===== DATA =====

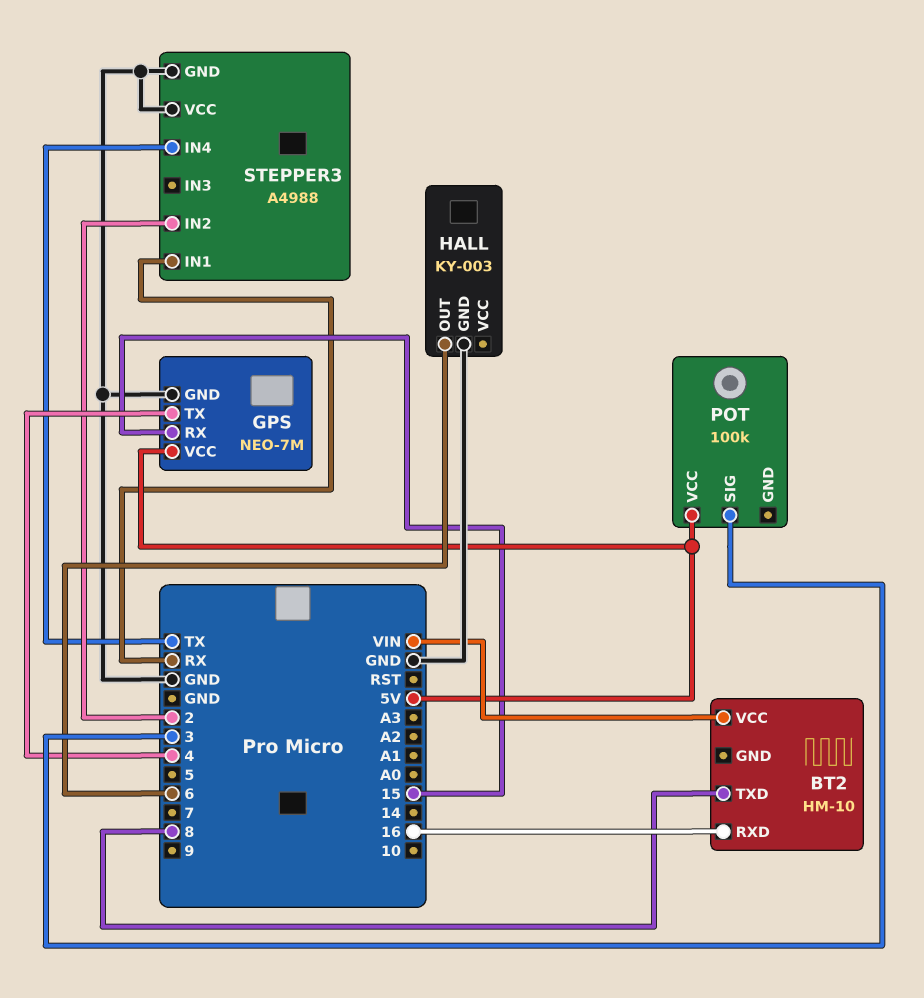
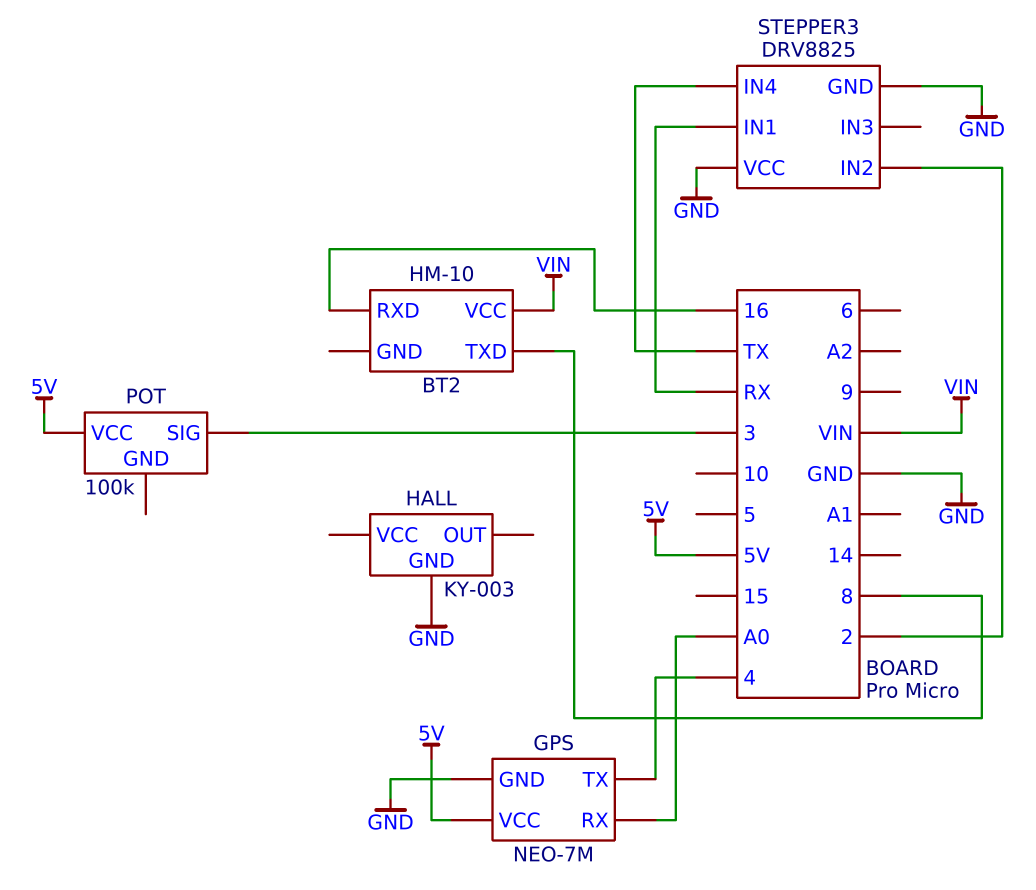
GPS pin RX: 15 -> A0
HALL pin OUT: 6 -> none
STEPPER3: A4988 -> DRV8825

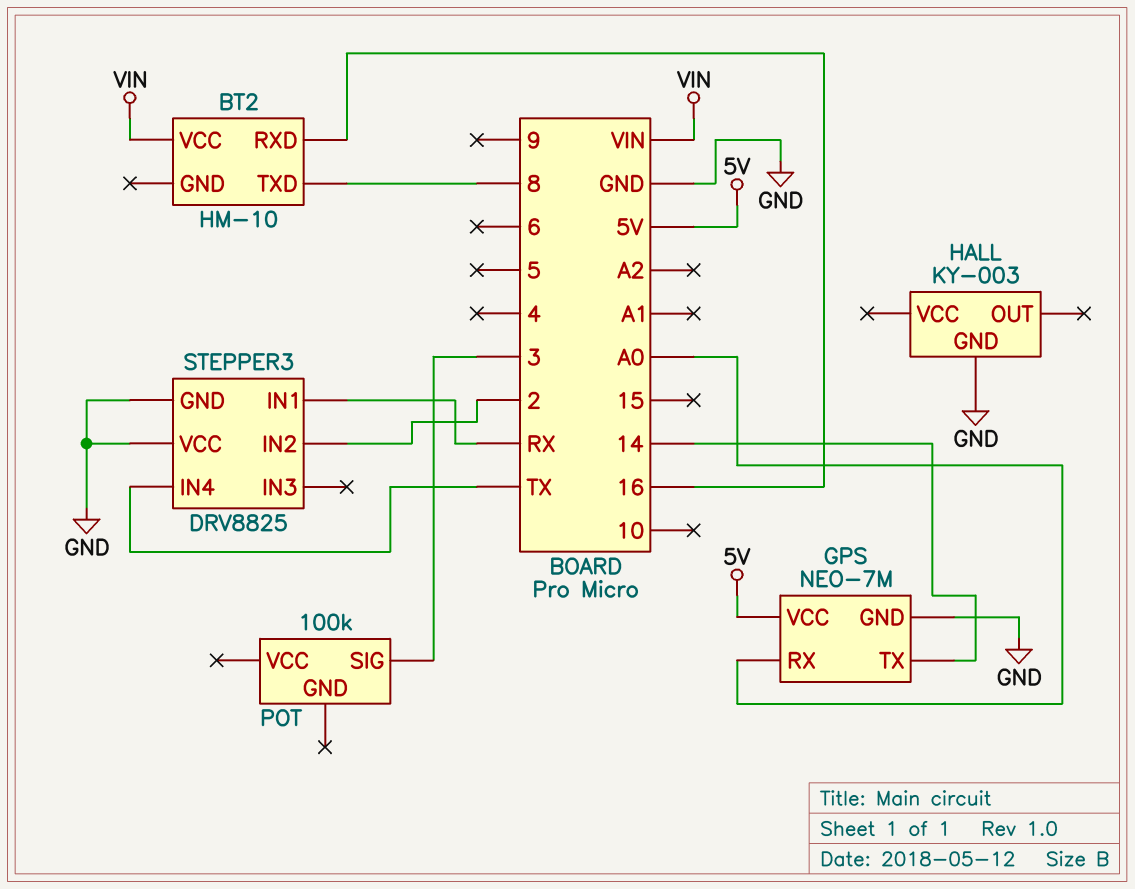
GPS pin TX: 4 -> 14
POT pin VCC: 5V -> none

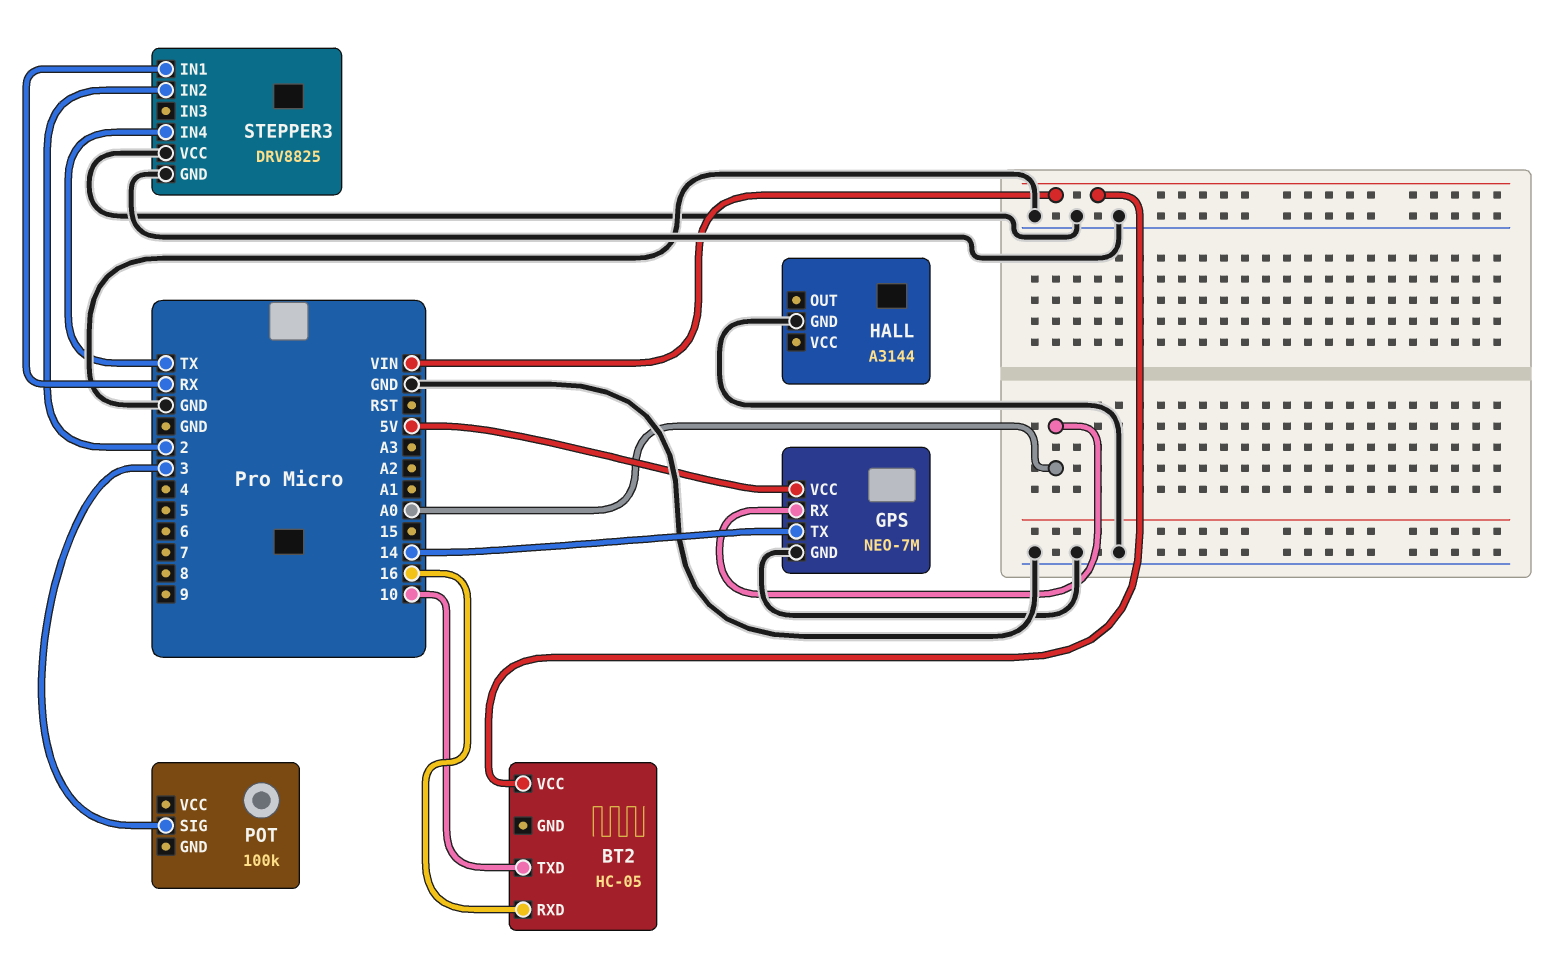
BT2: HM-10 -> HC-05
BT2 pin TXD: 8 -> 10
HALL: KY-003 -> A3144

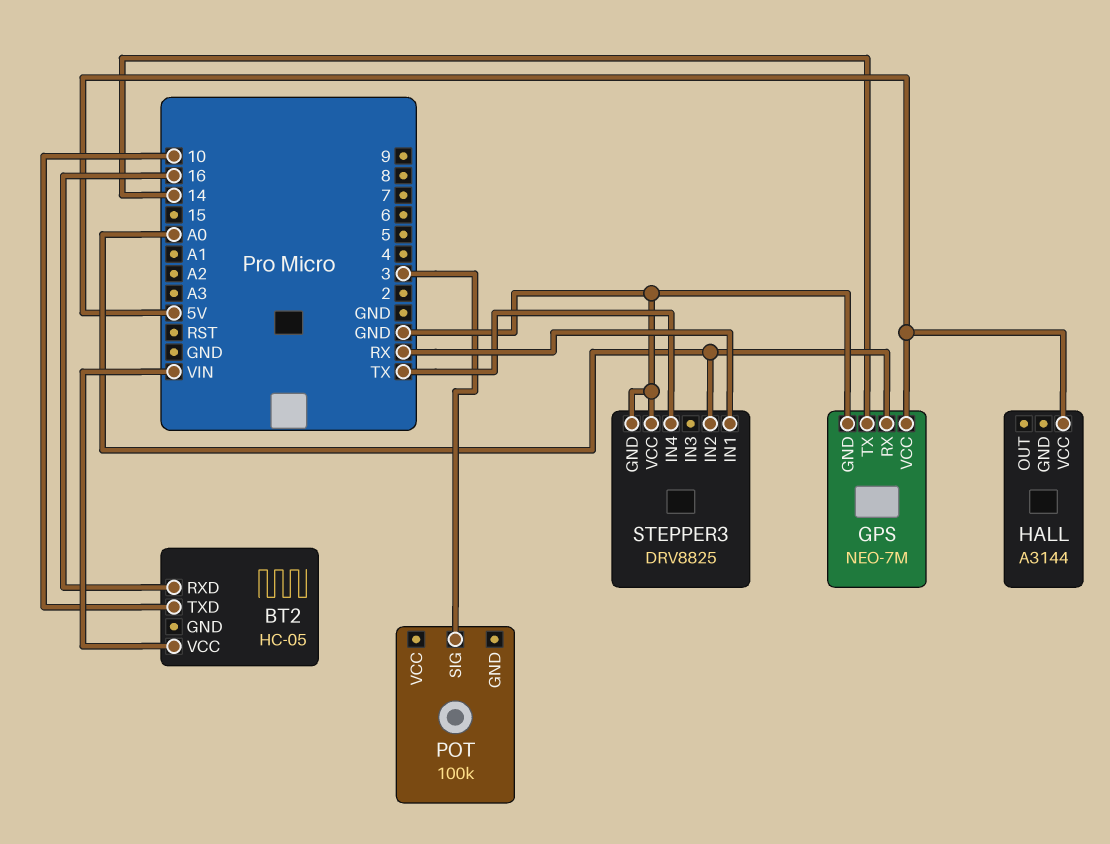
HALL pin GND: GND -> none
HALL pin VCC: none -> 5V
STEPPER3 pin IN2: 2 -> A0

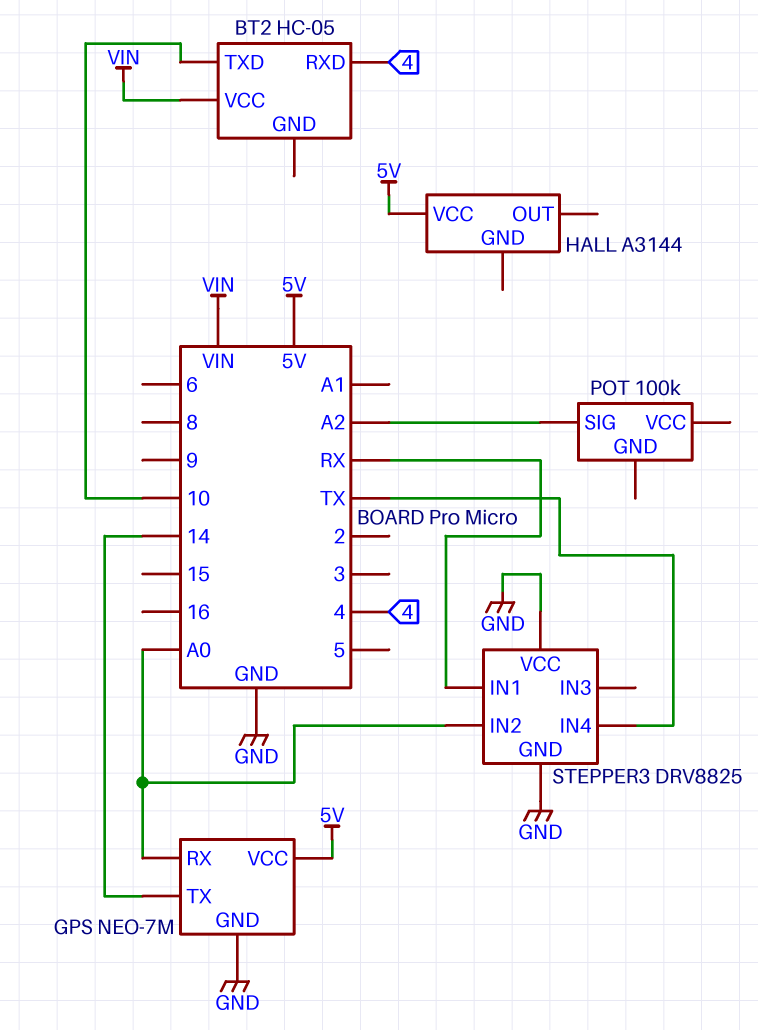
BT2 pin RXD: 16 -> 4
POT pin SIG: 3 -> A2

=====

**TASK GOAL:**
The answer must consist of every line from the records above that holds "none".

**TASK RESULT:**
HALL pin OUT: 6 -> none
POT pin VCC: 5V -> none
HALL pin GND: GND -> none
HALL pin VCC: none -> 5V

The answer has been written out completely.